Saved data entries:
● ● ● ●
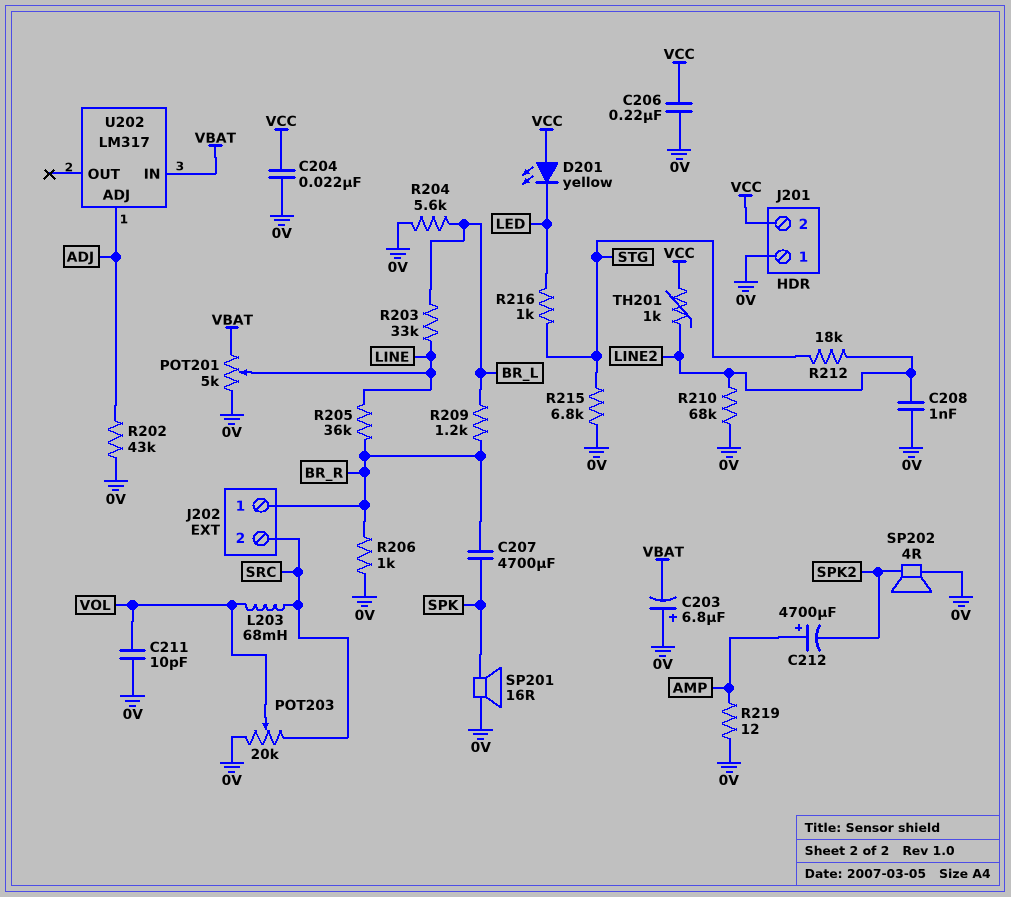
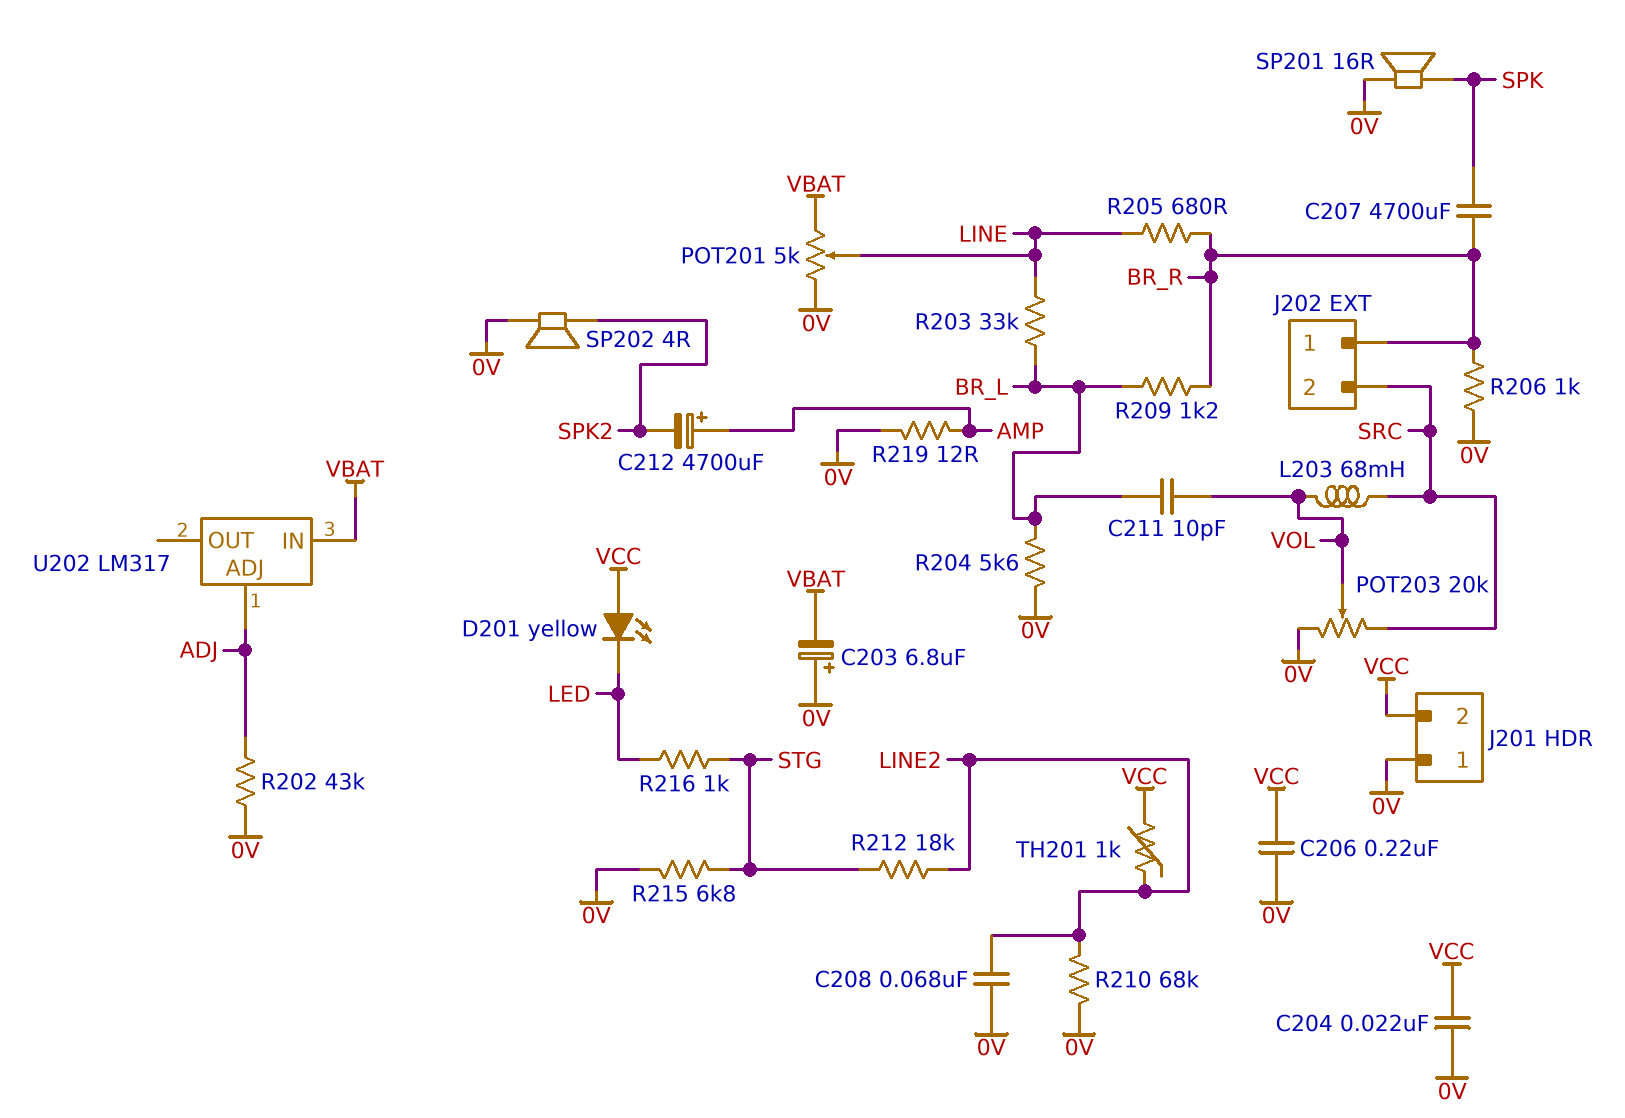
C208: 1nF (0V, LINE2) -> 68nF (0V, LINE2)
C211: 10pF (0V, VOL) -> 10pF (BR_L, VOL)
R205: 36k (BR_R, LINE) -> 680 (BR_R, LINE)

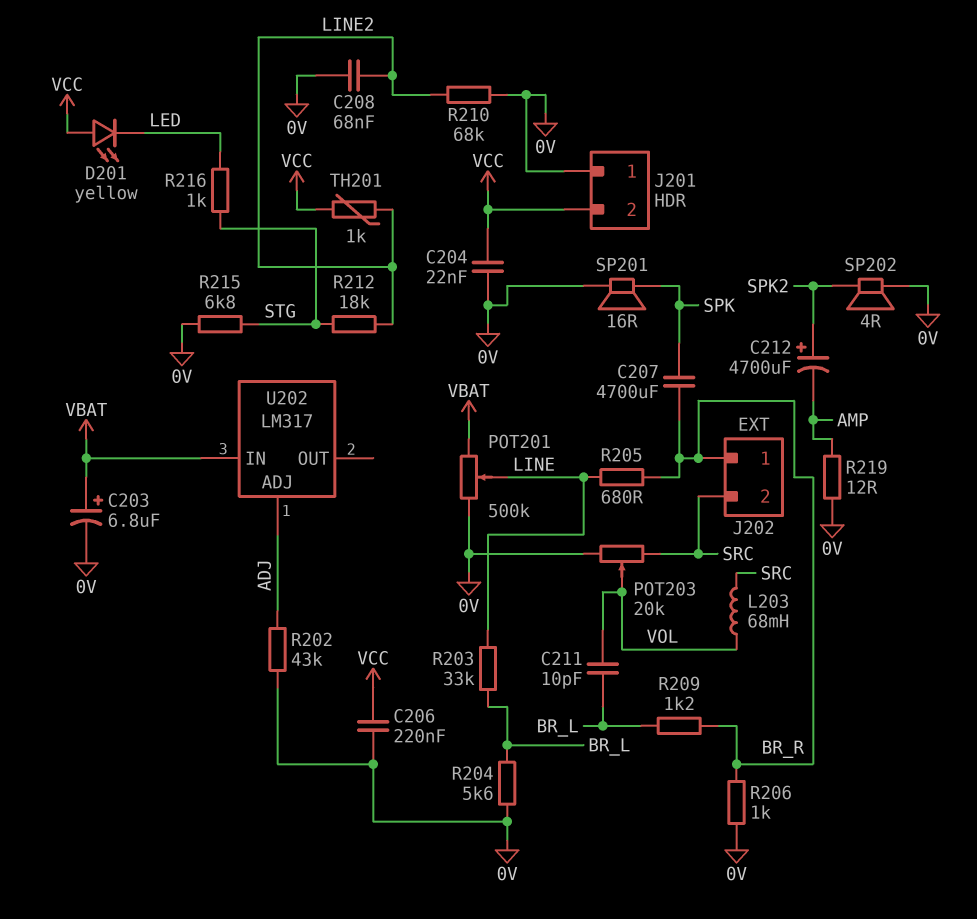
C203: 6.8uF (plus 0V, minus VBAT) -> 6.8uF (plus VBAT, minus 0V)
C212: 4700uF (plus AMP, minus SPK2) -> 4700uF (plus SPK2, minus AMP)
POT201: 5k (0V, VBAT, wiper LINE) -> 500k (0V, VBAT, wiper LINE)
● ● ● ●
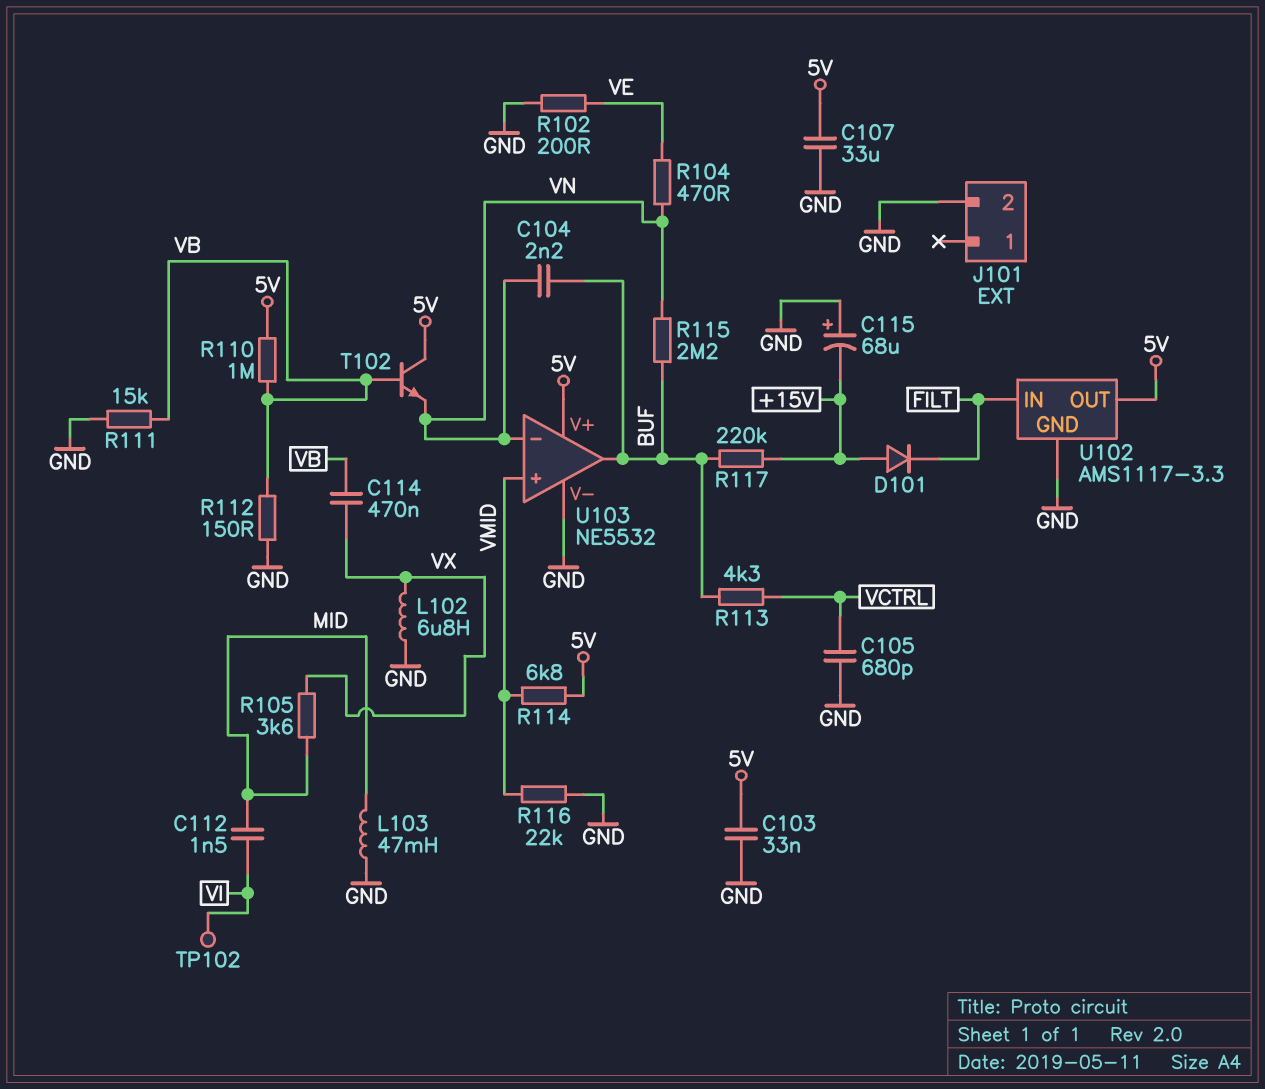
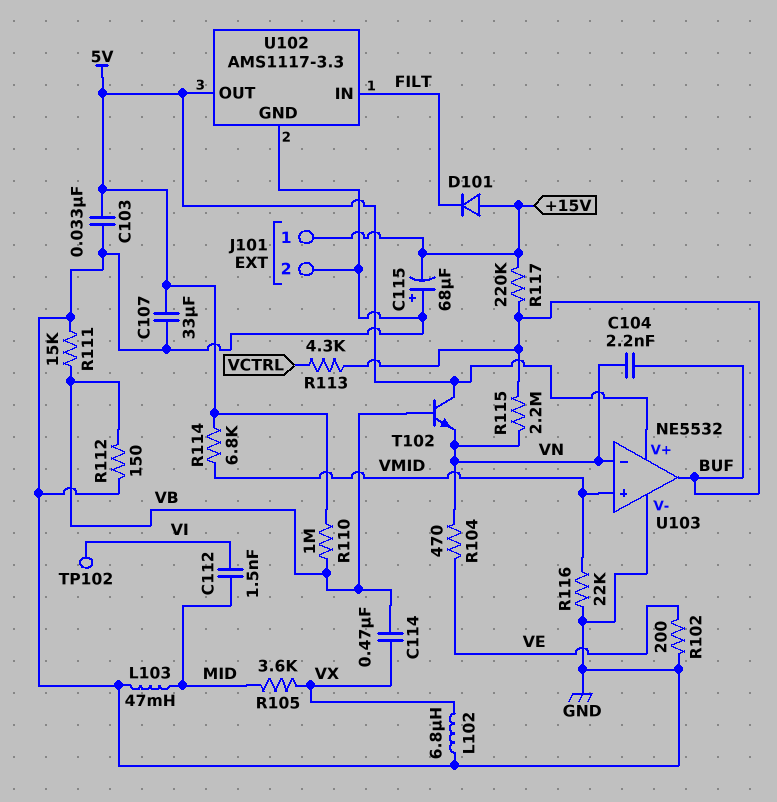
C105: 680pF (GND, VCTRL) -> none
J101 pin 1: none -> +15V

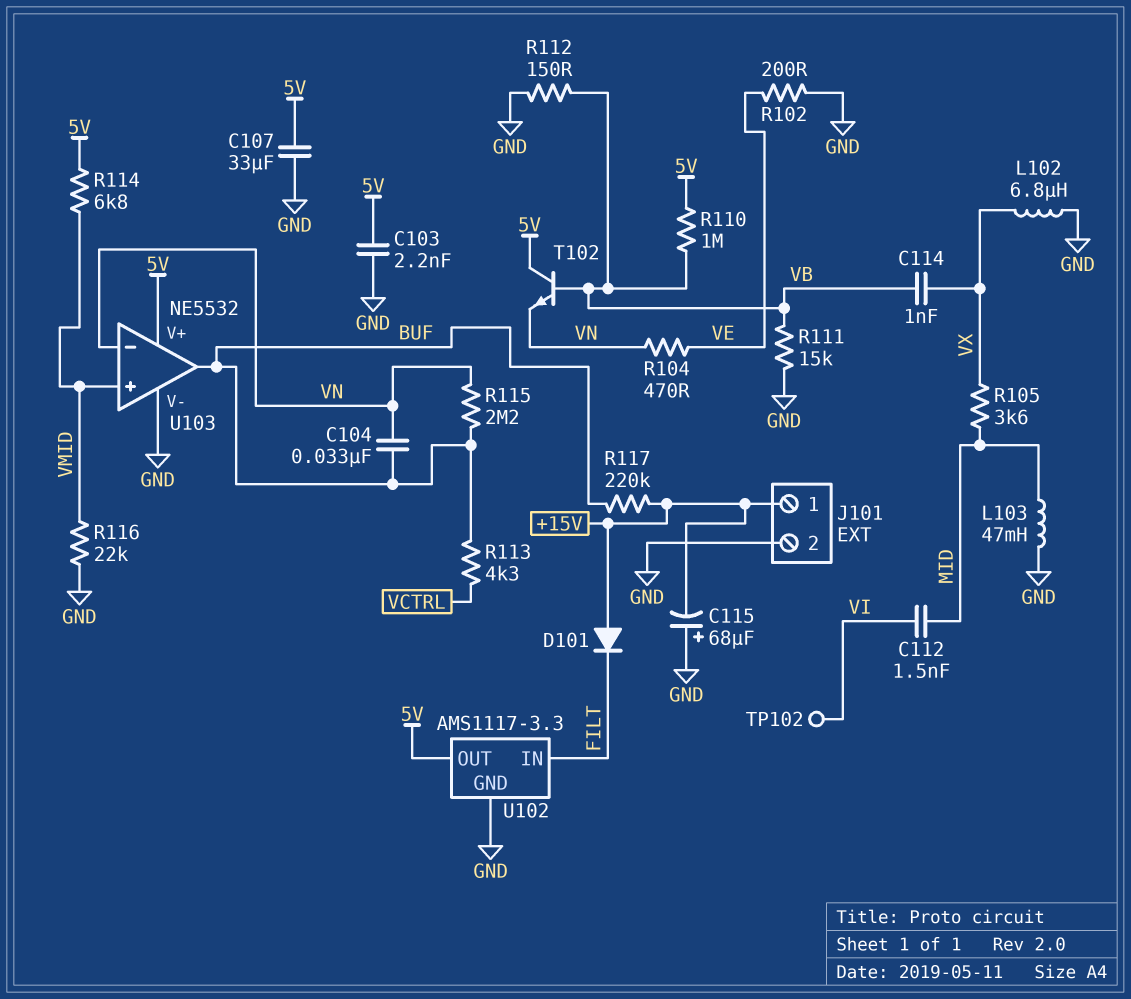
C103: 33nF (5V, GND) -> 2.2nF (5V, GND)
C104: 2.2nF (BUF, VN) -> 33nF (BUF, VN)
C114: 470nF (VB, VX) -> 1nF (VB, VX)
● ● ● ●
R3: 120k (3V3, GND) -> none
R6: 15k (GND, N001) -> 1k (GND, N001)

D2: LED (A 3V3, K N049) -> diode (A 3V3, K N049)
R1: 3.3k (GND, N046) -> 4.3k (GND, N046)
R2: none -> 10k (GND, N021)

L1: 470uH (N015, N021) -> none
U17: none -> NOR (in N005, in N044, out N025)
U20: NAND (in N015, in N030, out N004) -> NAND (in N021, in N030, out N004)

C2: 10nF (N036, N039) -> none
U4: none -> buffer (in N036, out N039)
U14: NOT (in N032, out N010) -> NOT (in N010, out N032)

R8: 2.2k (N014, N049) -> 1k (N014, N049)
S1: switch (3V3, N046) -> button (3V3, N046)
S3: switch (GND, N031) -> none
● ● ● ●
TASK STATEMENT:
The output should be exactly the lines above from the line containing "D2: LED (A 3V3, K" to the line containing "U17: none -> NOR (in N005, in N044, out N025)", inclusive, with no other lines.

SOLUTION TO THIS TASK:
D2: LED (A 3V3, K N049) -> diode (A 3V3, K N049)
R1: 3.3k (GND, N046) -> 4.3k (GND, N046)
R2: none -> 10k (GND, N021)

L1: 470uH (N015, N021) -> none
U17: none -> NOR (in N005, in N044, out N025)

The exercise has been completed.